Supplied records:

---*---

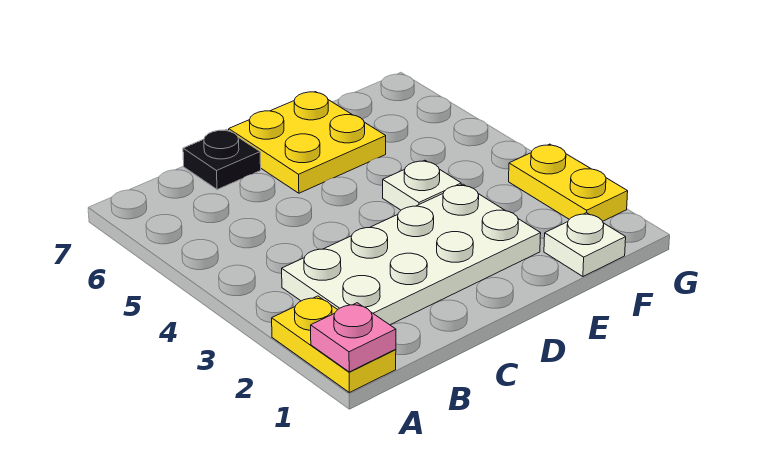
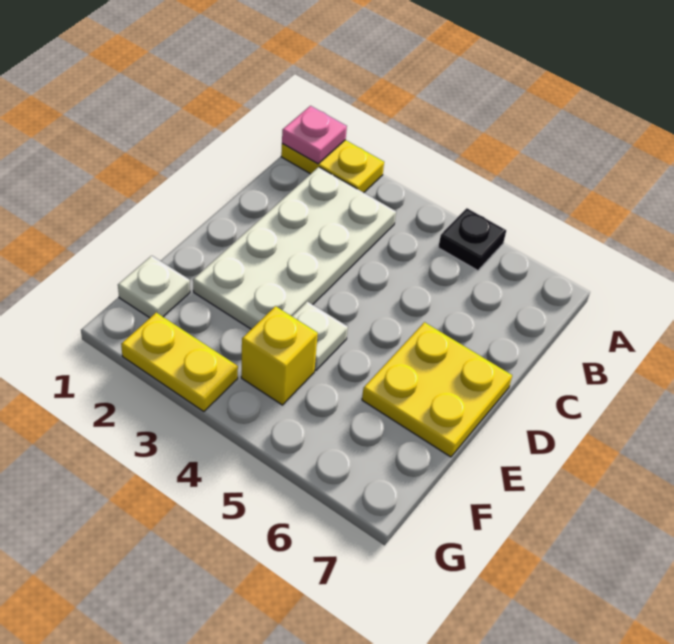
black plate C7 level 1 -> black plate A5 level 1
none -> yellow brick F4 level 1

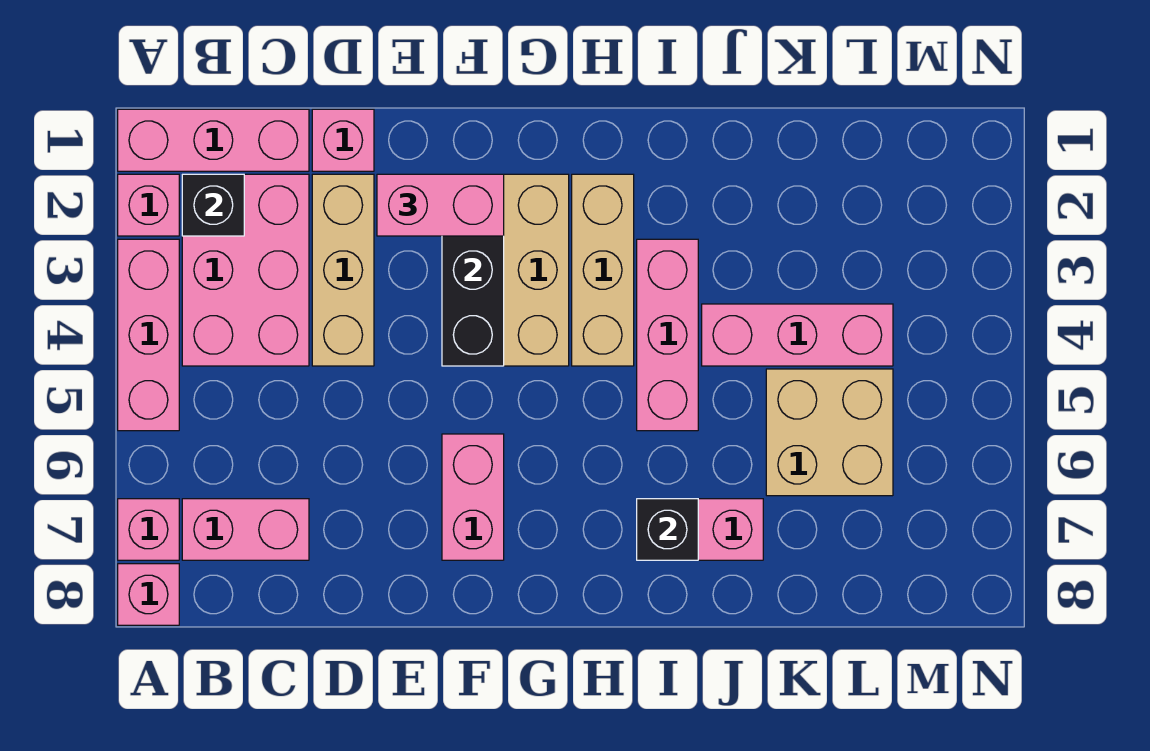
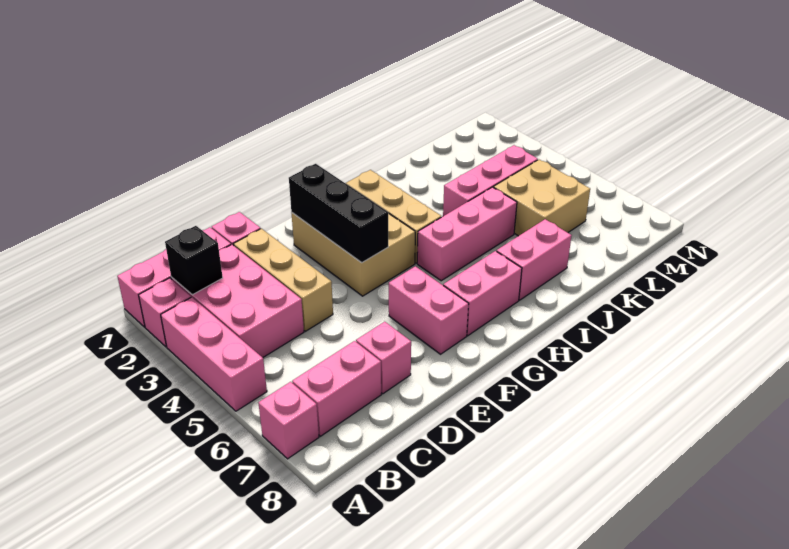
pink brick A8 level 1 -> pink brick D7 level 1
pink brick E2:F2 level 3 -> pink brick G7:H7 level 1
pink brick I3:I5 level 1 -> pink brick H5:J5 level 1
black brick I7 level 2 -> none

---*---

What is expected: Print the listing exactly. No pictures belong in the copy.

Completed task:
black plate C7 level 1 -> black plate A5 level 1
none -> yellow brick F4 level 1

pink brick A8 level 1 -> pink brick D7 level 1
pink brick E2:F2 level 3 -> pink brick G7:H7 level 1
pink brick I3:I5 level 1 -> pink brick H5:J5 level 1
black brick I7 level 2 -> none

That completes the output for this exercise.